(Image sets with object changes)
○ ○ ○

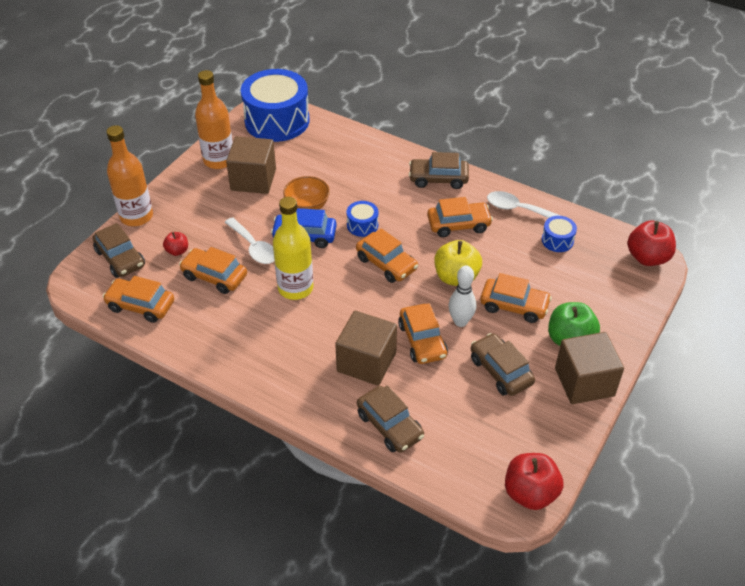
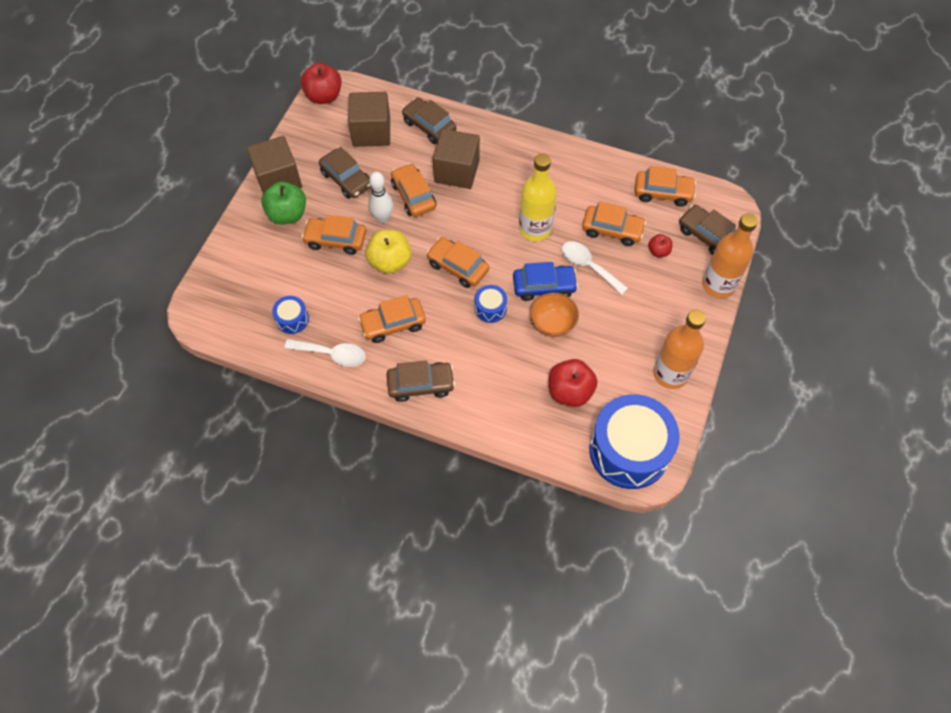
camera: 170 degrees right, 15 degrees up
(253, 180) = (621, 351): brown cube -> brown cube (371, 132)
(647, 257) = (204, 312): red apple -> red apple (570, 391)

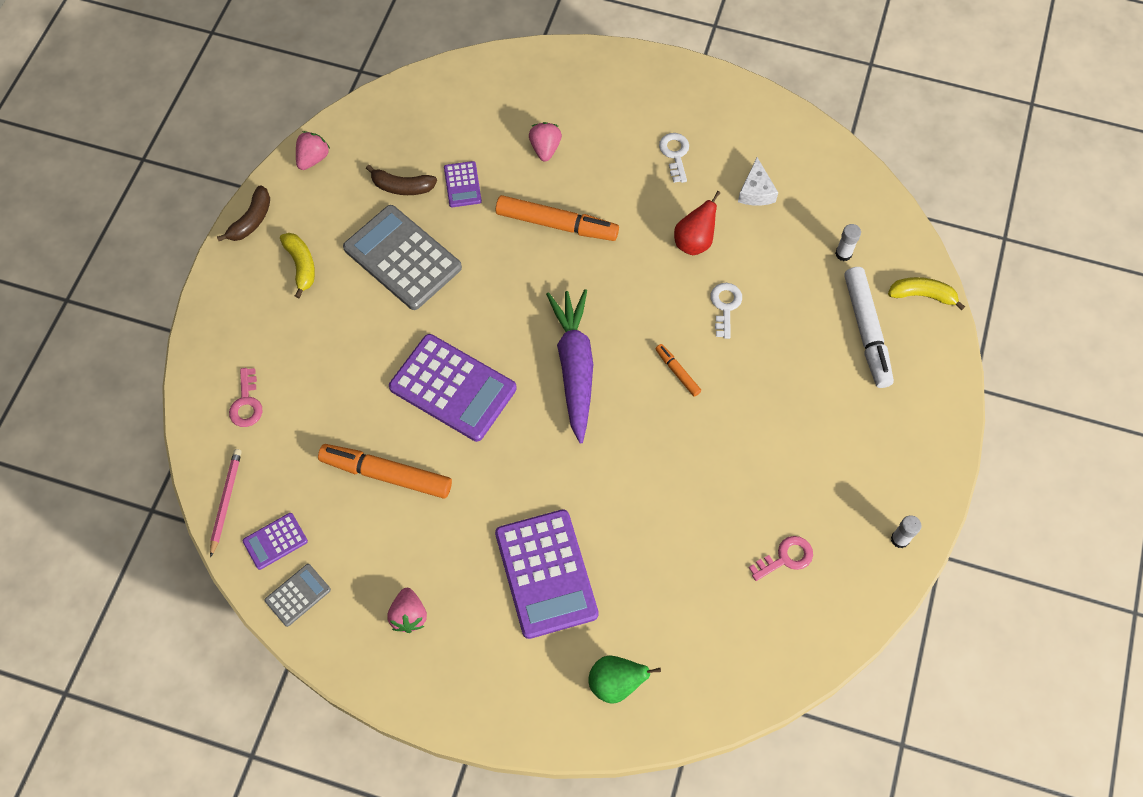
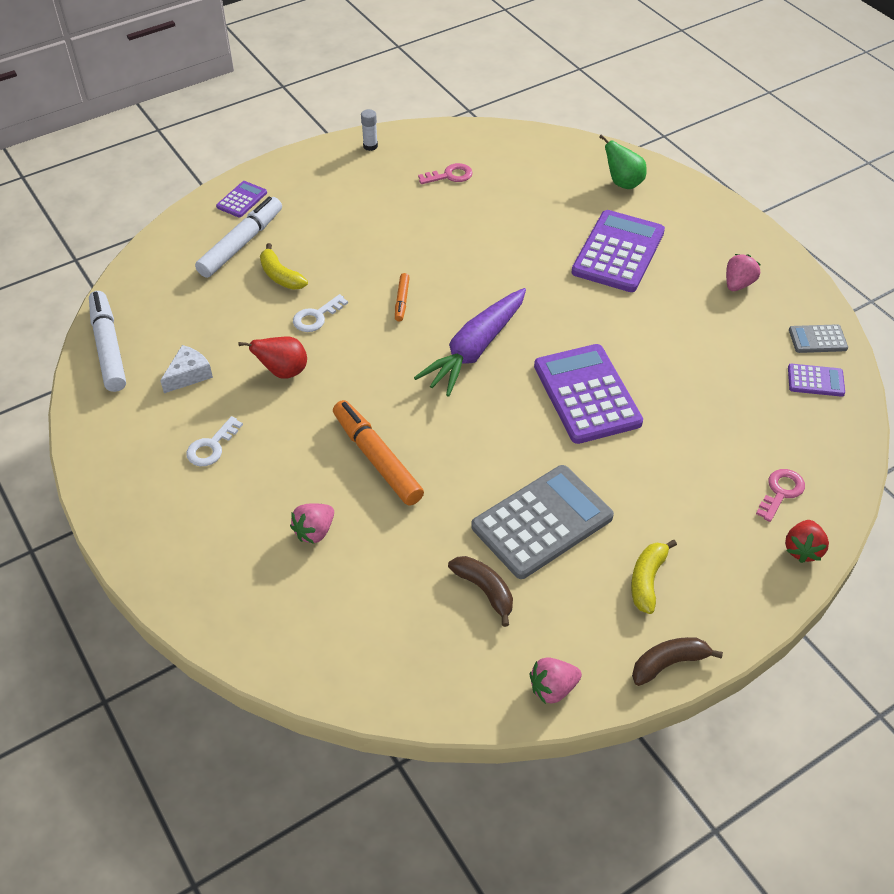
camera: 140 degrees left, 15 degrees down
(205, 363) = (802, 549): none -> red strawberry
(226, 501) = (843, 430): pink pencil -> none
(386, 474) = (691, 371): orange marker -> none
(402, 258) = (542, 522): grey calculator -> grey calculator turned 120 degrees counterclockwise
(462, 185) = (425, 552): purple calculator -> purple calculator (242, 200)
(786, 557) = (450, 175): pink key -> pink key turned 150 degrees clockwise
(838, 170) = (108, 347): none -> white marker
(843, 254) = (188, 294): white glue stick -> none
(922, 295) = (175, 239): yellow banana -> yellow banana (280, 276)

○ ○ ○

WORK ITEM:
Without the pictures, give all the records above again exactly.

TASK OUTPUT:
camera: 170 degrees right, 15 degrees up
(253, 180) = (621, 351): brown cube -> brown cube (371, 132)
(647, 257) = (204, 312): red apple -> red apple (570, 391)

camera: 140 degrees left, 15 degrees down
(205, 363) = (802, 549): none -> red strawberry
(226, 501) = (843, 430): pink pencil -> none
(386, 474) = (691, 371): orange marker -> none
(402, 258) = (542, 522): grey calculator -> grey calculator turned 120 degrees counterclockwise
(462, 185) = (425, 552): purple calculator -> purple calculator (242, 200)
(786, 557) = (450, 175): pink key -> pink key turned 150 degrees clockwise
(838, 170) = (108, 347): none -> white marker
(843, 254) = (188, 294): white glue stick -> none
(922, 295) = (175, 239): yellow banana -> yellow banana (280, 276)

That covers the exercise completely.